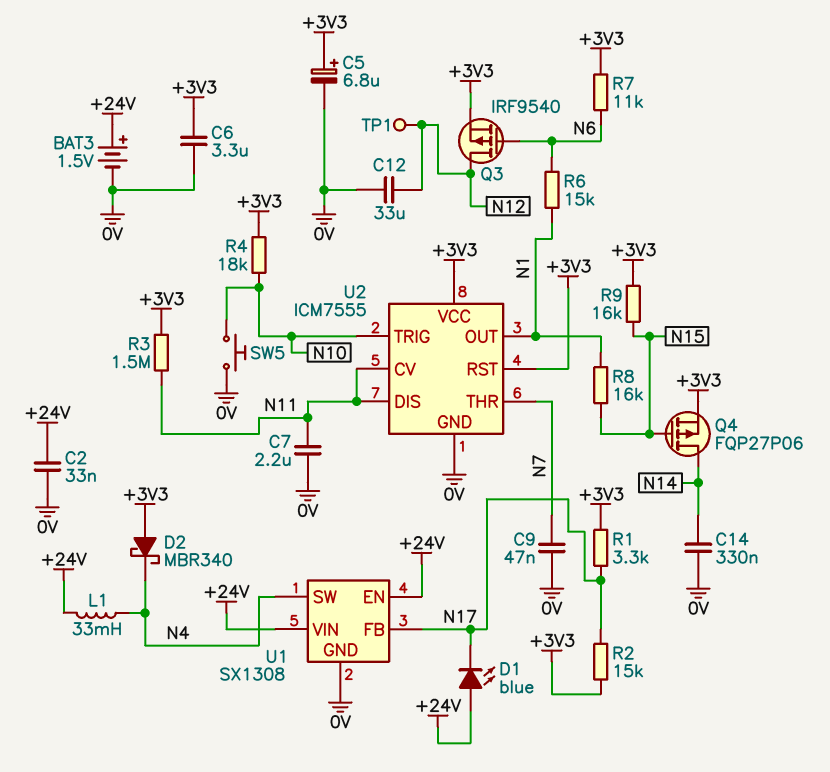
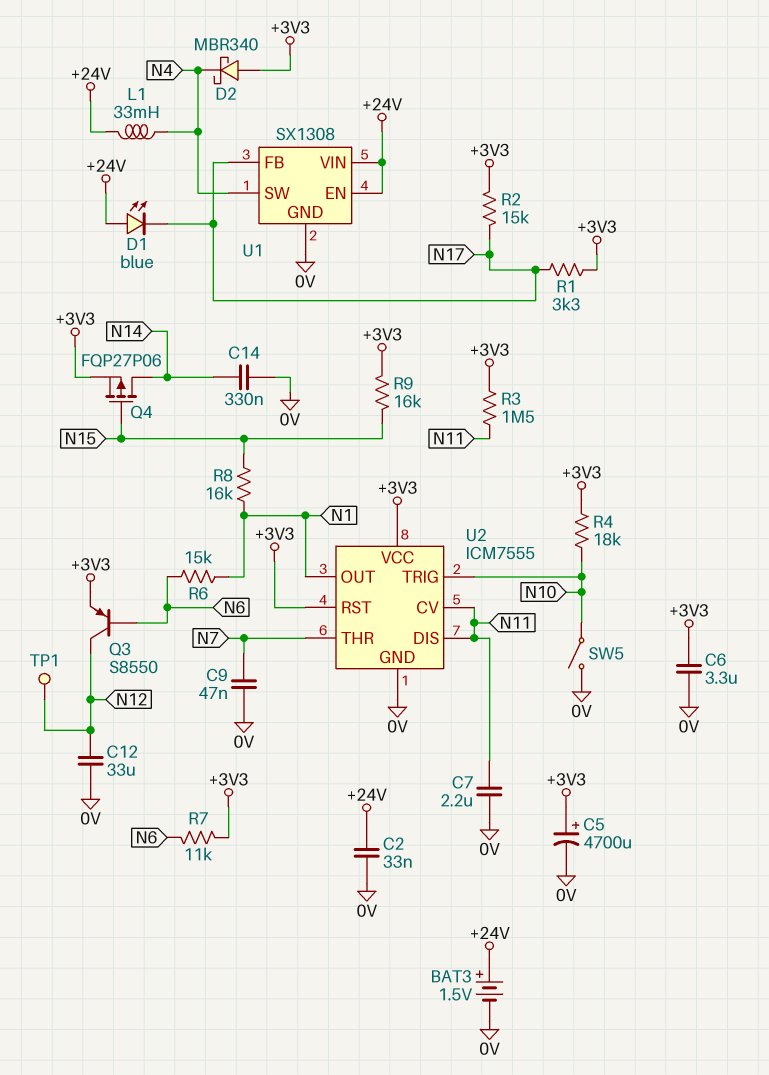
C5: 6.8uF (plus +3V3, minus 0V) -> 4700uF (plus +3V3, minus 0V)
Q3: PMOS IRF9540 (G N6, D N12, S +3V3) -> PNP S8550 (B N6, C N12, E +3V3)
SW5: button (0V, N10) -> switch (0V, N10)

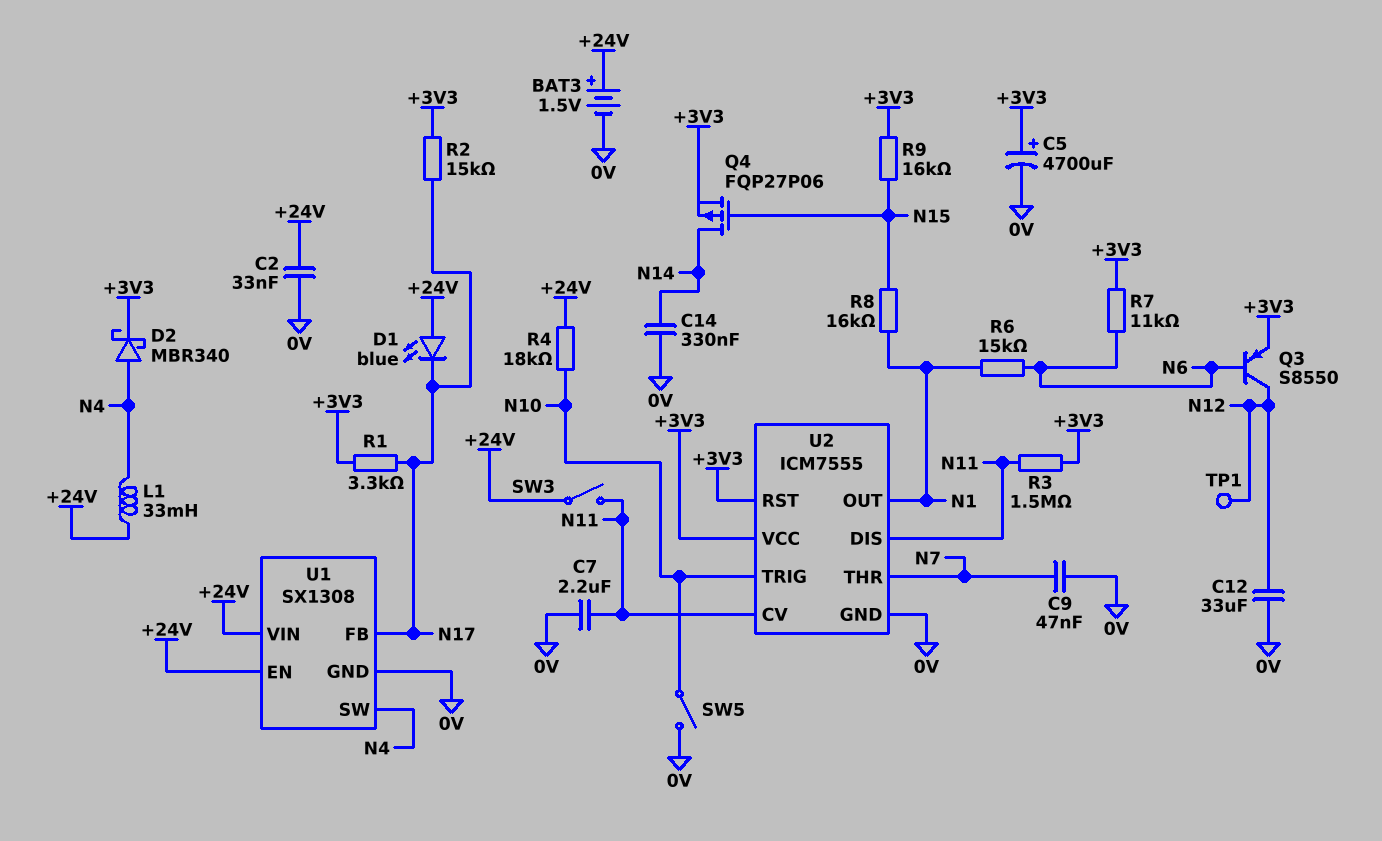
C6: 3.3uF (+3V3, 0V) -> none
D2: schottky MBR340 (A +3V3, K N4) -> schottky MBR340 (A N4, K +3V3)
R4: 18k (+3V3, N10) -> 18k (+24V, N10)
SW3: none -> switch (+24V, N11)

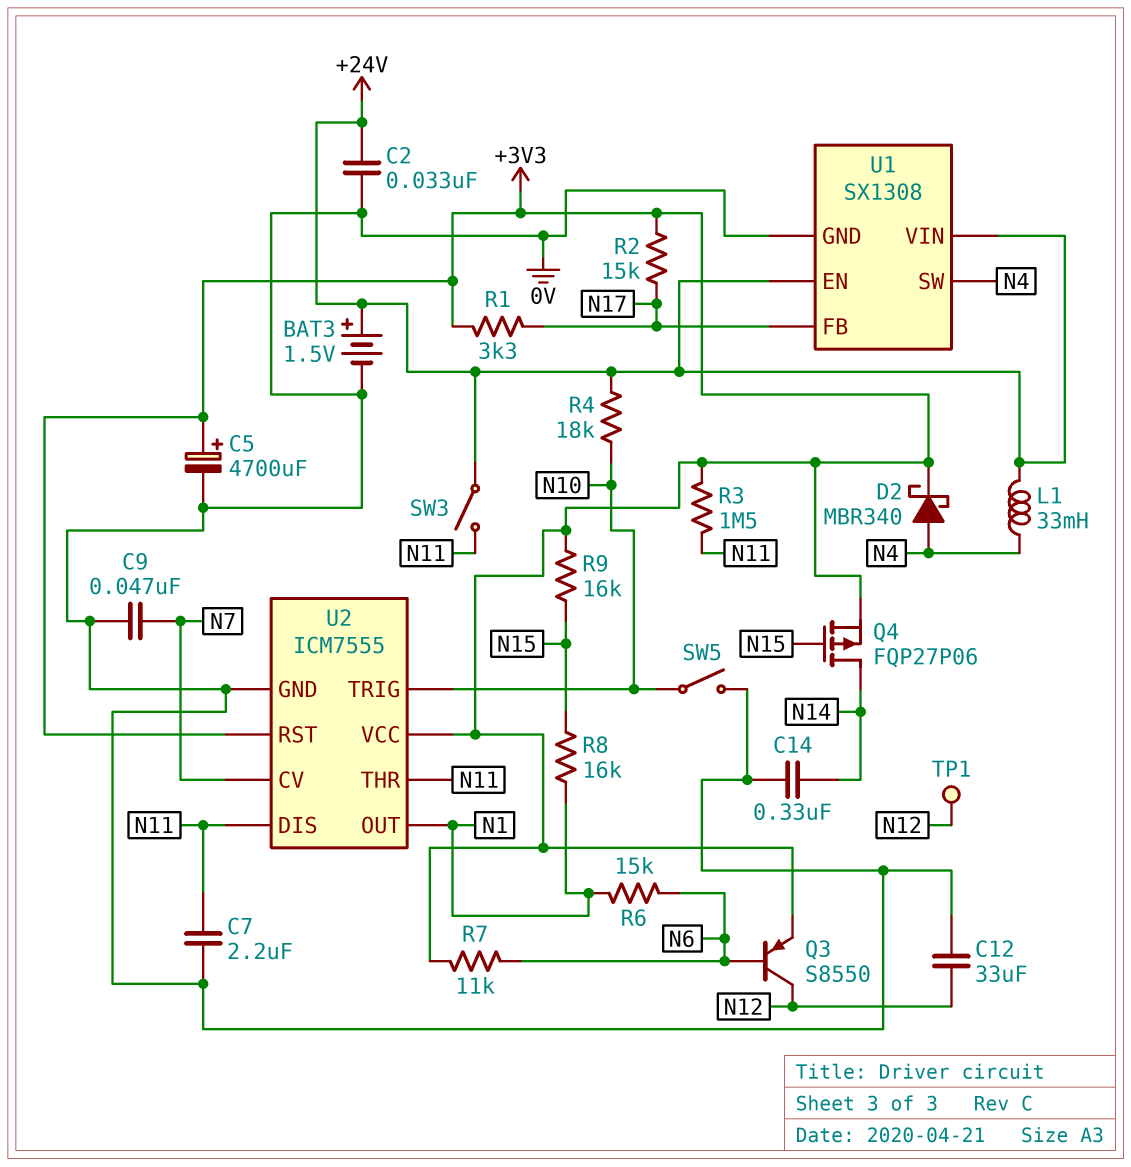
D1: LED blue (A +24V, K N17) -> none
U2 pin CV: N11 -> N7
U2 pin THR: N7 -> N11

■ **TASK REQUIREMENTS**
An exact copy of all entries is needed, with no pictures in it.

■ **EXPECTED OUTPUT**
C5: 6.8uF (plus +3V3, minus 0V) -> 4700uF (plus +3V3, minus 0V)
Q3: PMOS IRF9540 (G N6, D N12, S +3V3) -> PNP S8550 (B N6, C N12, E +3V3)
SW5: button (0V, N10) -> switch (0V, N10)

C6: 3.3uF (+3V3, 0V) -> none
D2: schottky MBR340 (A +3V3, K N4) -> schottky MBR340 (A N4, K +3V3)
R4: 18k (+3V3, N10) -> 18k (+24V, N10)
SW3: none -> switch (+24V, N11)

D1: LED blue (A +24V, K N17) -> none
U2 pin CV: N11 -> N7
U2 pin THR: N7 -> N11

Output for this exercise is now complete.